__Required action__. Although the records contain pictures, only their text should be set down, exactly as written.

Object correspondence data

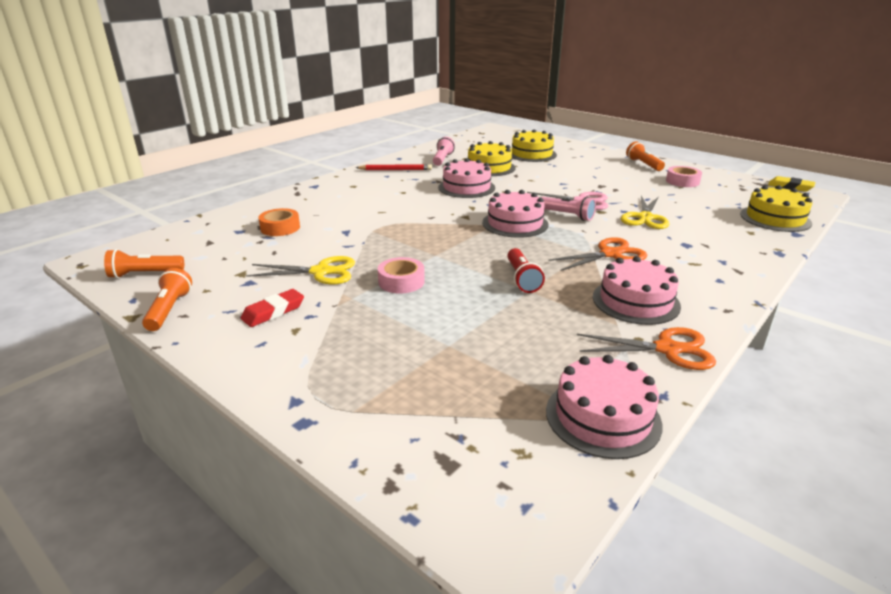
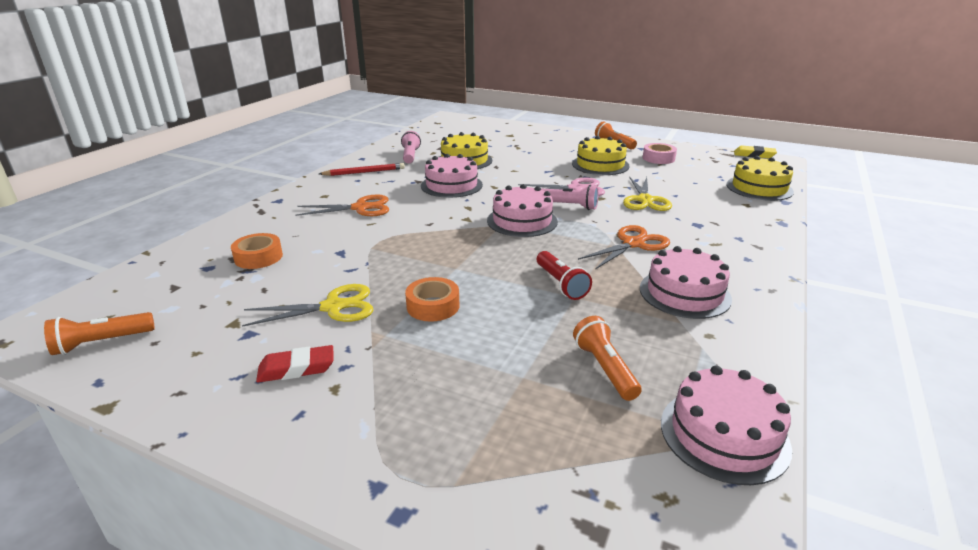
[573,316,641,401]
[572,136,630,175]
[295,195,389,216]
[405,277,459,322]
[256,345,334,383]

__Answer for this exercise__.
[573,316,641,401]
[572,136,630,175]
[295,195,389,216]
[405,277,459,322]
[256,345,334,383]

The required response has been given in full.